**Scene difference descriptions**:
=== Begin Enclosure ===
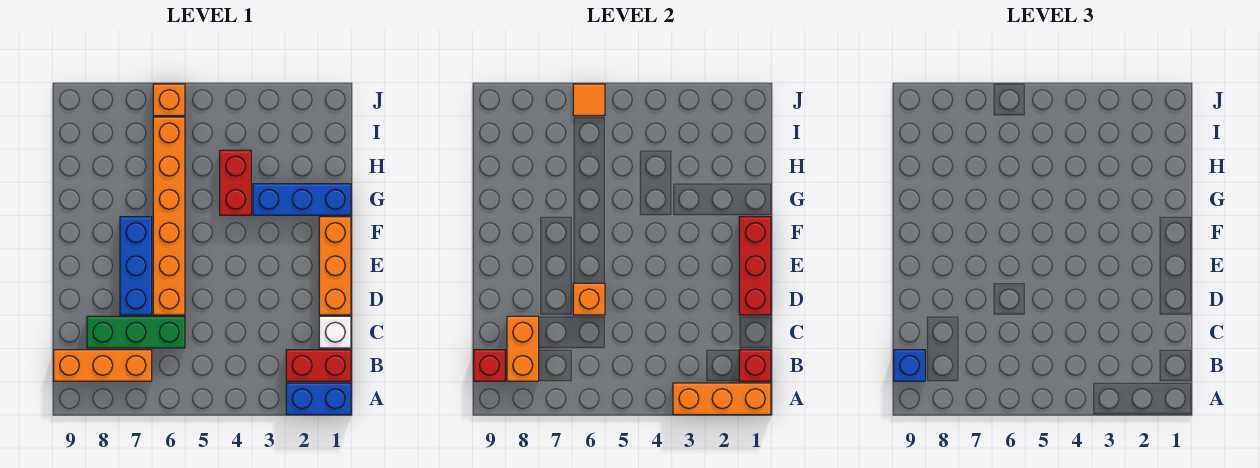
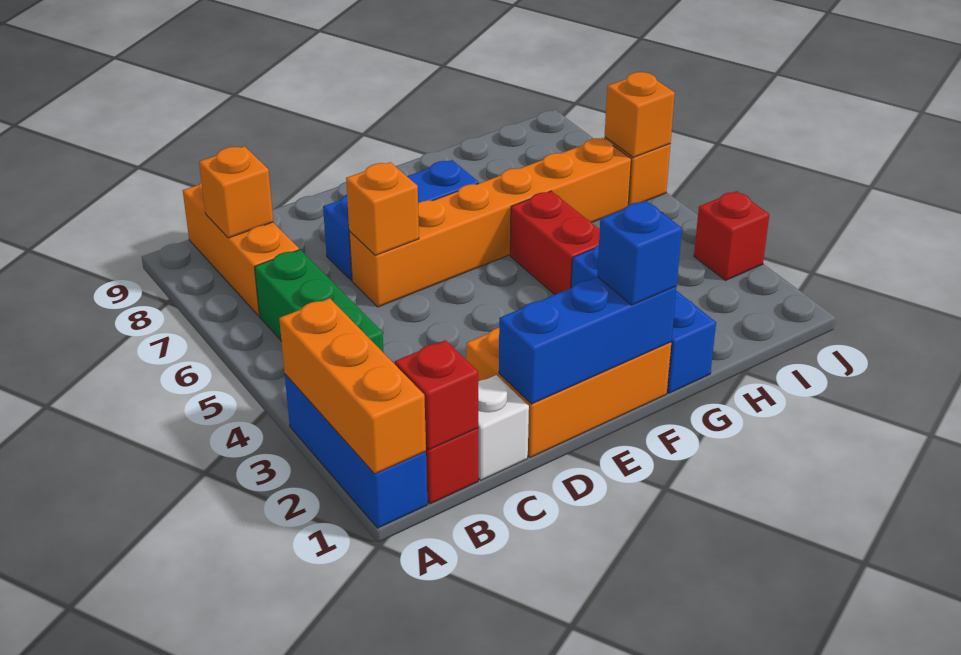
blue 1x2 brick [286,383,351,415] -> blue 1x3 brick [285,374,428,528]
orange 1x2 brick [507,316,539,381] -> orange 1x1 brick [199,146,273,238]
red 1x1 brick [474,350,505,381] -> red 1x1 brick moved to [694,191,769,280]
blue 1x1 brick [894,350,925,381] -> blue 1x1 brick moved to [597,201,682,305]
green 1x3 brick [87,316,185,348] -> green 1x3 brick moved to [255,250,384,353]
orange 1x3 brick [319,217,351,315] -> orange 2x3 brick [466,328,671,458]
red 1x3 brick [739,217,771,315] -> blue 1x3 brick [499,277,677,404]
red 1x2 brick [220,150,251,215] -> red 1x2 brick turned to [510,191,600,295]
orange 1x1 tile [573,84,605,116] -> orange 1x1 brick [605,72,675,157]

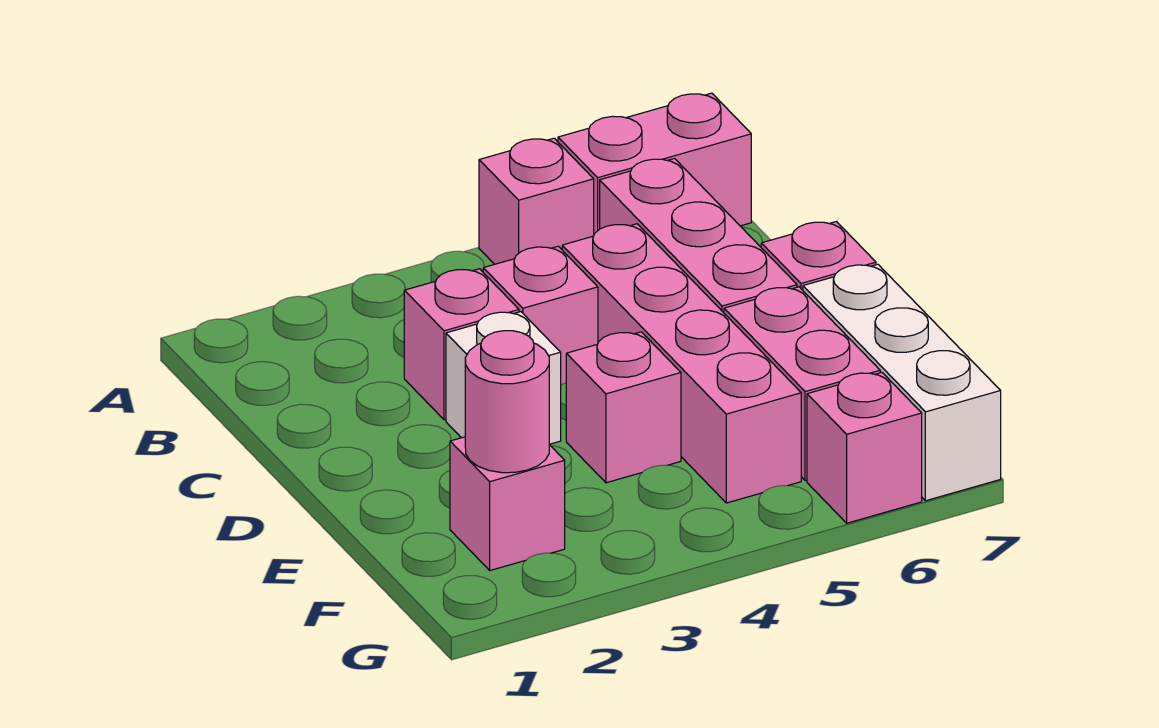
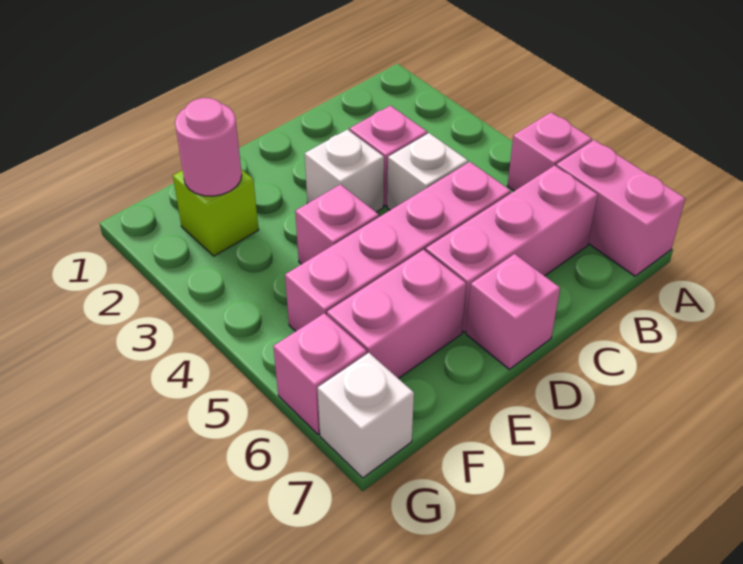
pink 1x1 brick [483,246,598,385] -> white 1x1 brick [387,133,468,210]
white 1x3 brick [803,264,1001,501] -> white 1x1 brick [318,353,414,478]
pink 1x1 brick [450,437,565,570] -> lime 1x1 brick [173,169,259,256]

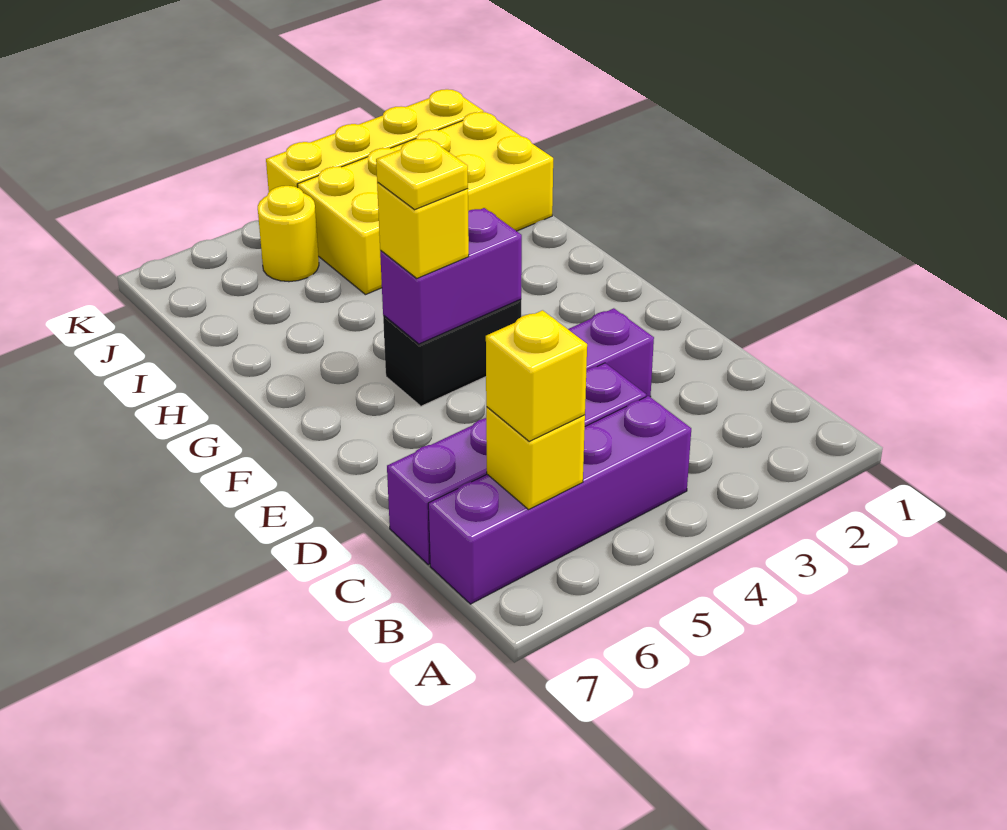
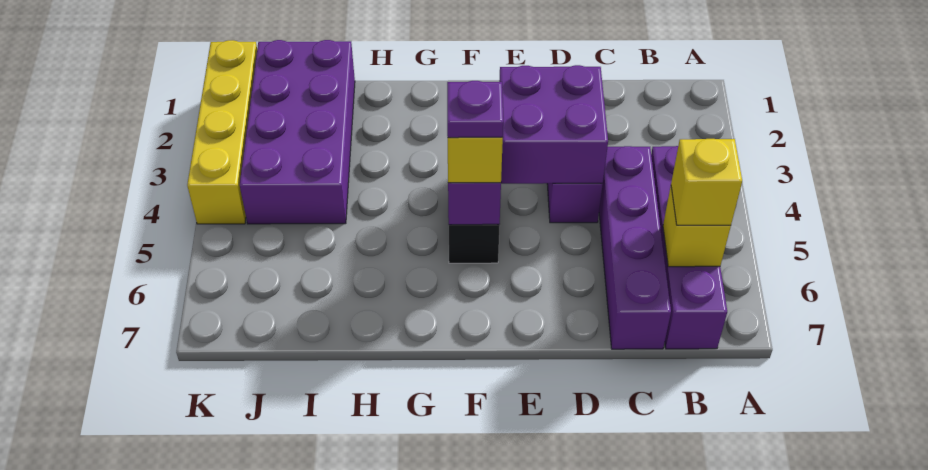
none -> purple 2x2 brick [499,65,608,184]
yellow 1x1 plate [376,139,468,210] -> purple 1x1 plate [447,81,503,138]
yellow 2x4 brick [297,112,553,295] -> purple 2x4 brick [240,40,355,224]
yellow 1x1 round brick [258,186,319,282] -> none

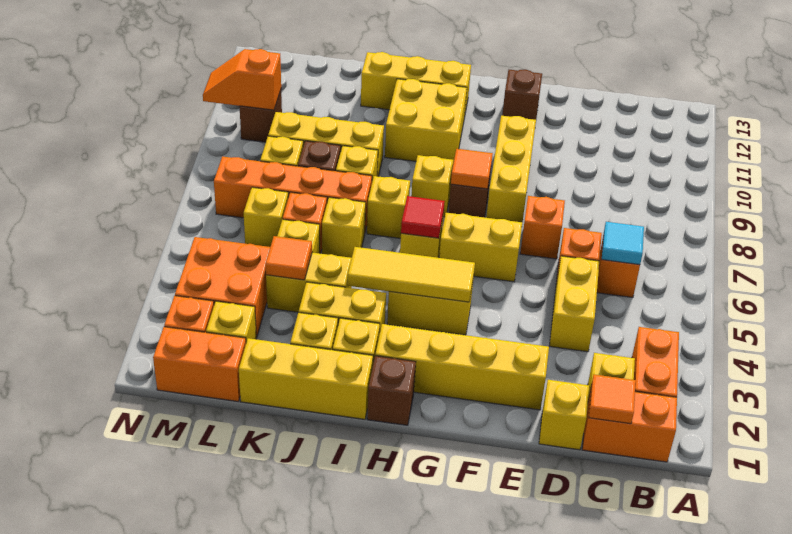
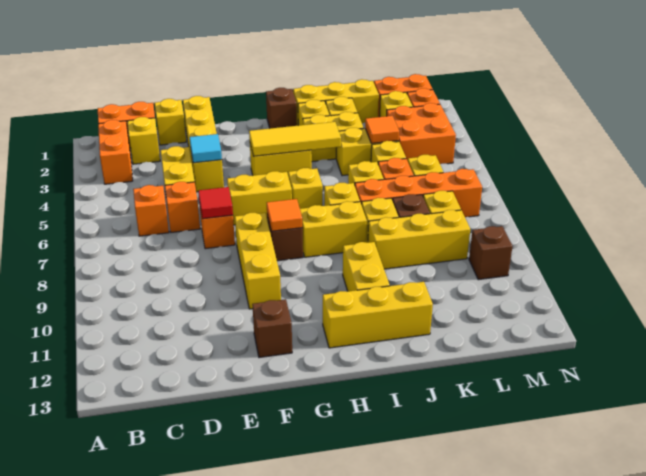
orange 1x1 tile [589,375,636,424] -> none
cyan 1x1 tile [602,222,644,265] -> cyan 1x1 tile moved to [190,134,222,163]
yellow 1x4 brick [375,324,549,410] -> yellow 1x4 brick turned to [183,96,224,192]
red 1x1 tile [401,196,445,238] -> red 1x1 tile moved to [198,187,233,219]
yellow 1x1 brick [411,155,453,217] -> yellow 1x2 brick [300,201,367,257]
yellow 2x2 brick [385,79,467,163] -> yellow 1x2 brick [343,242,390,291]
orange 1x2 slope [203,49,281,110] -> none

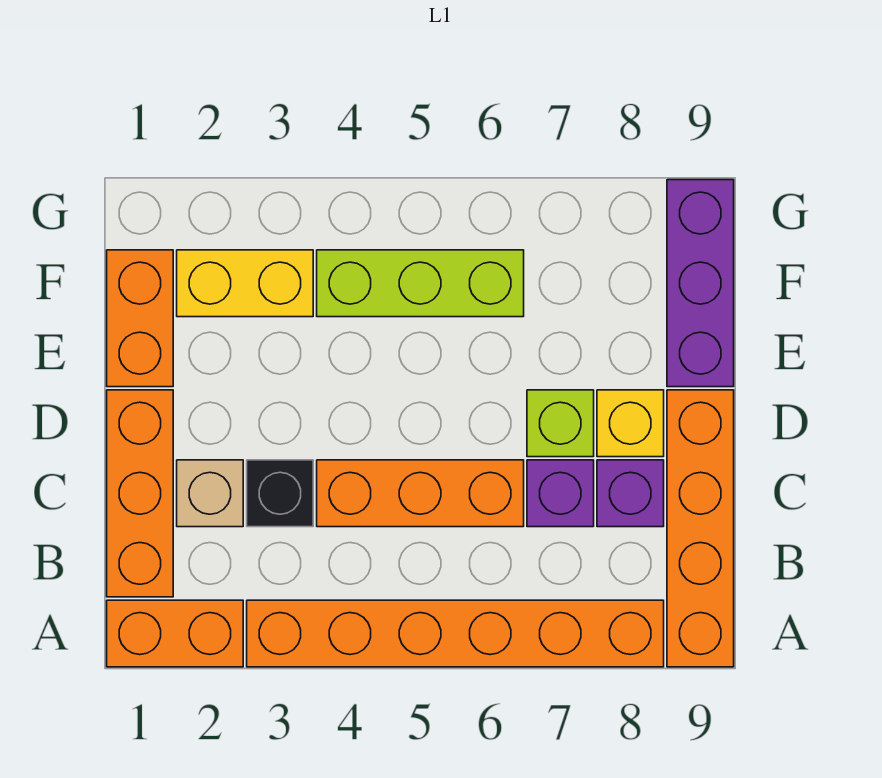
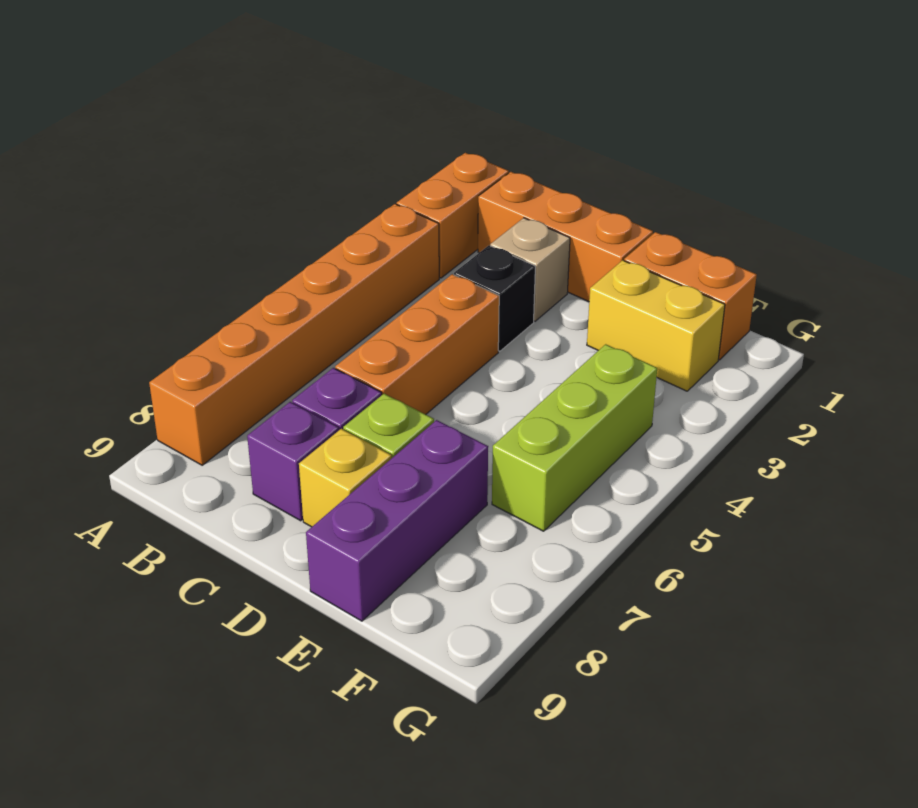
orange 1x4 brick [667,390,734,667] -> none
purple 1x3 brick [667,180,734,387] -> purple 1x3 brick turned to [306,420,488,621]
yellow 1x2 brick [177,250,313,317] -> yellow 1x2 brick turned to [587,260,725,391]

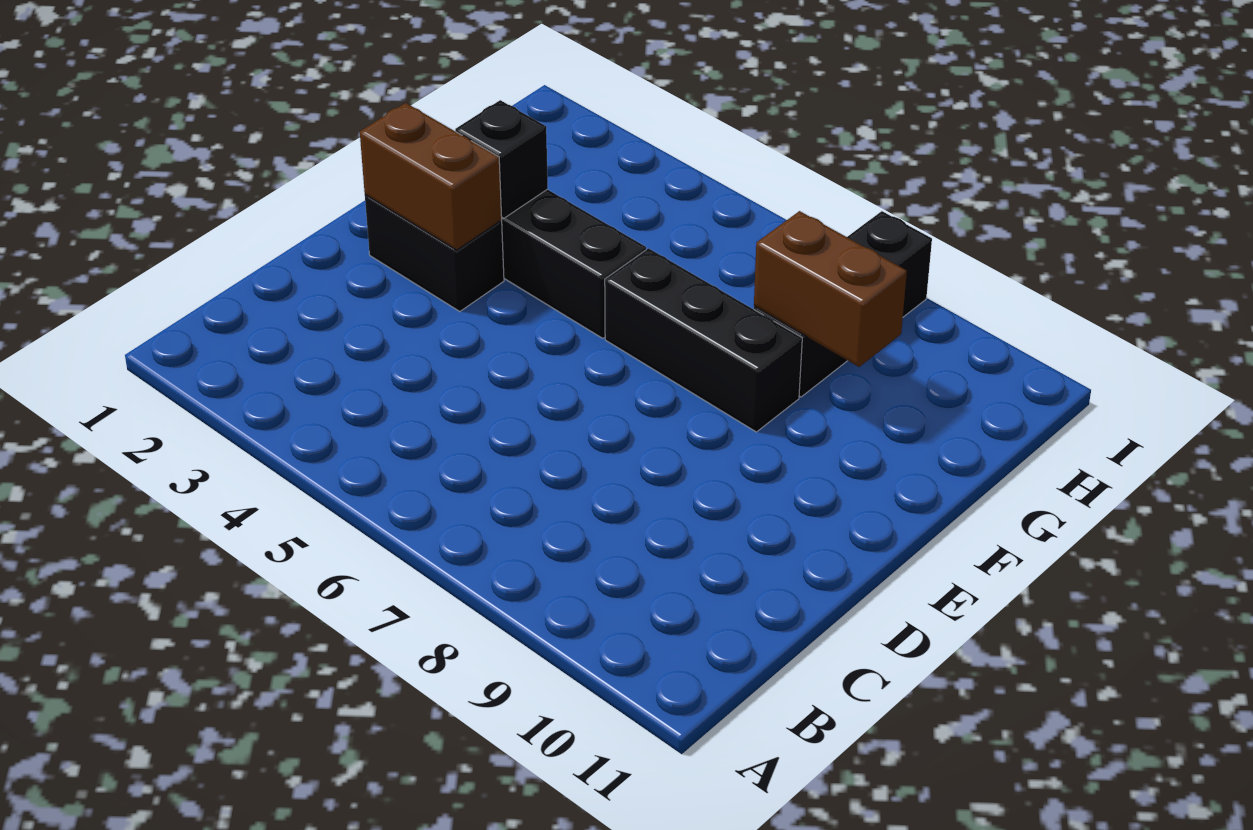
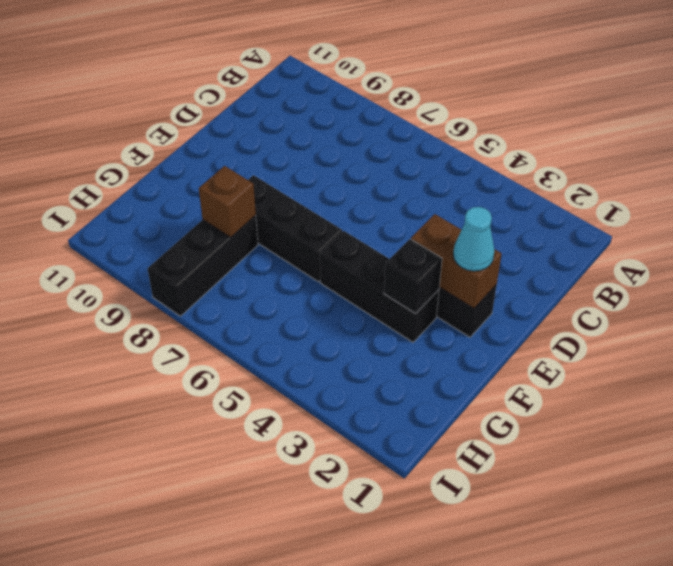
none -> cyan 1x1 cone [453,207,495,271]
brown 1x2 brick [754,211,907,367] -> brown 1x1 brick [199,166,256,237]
=== End Enclosure ===
**REQUIREMENT**:
The required output is a verbatim repetition of the lines from the opening of the entries above through the line containing "orange 1x1 tile [573,84,605,116]", inclusive, with no pictures and nothing else.

**TASK OUTPUT**:
blue 1x2 brick [286,383,351,415] -> blue 1x3 brick [285,374,428,528]
orange 1x2 brick [507,316,539,381] -> orange 1x1 brick [199,146,273,238]
red 1x1 brick [474,350,505,381] -> red 1x1 brick moved to [694,191,769,280]
blue 1x1 brick [894,350,925,381] -> blue 1x1 brick moved to [597,201,682,305]
green 1x3 brick [87,316,185,348] -> green 1x3 brick moved to [255,250,384,353]
orange 1x3 brick [319,217,351,315] -> orange 2x3 brick [466,328,671,458]
red 1x3 brick [739,217,771,315] -> blue 1x3 brick [499,277,677,404]
red 1x2 brick [220,150,251,215] -> red 1x2 brick turned to [510,191,600,295]
orange 1x1 tile [573,84,605,116] -> orange 1x1 brick [605,72,675,157]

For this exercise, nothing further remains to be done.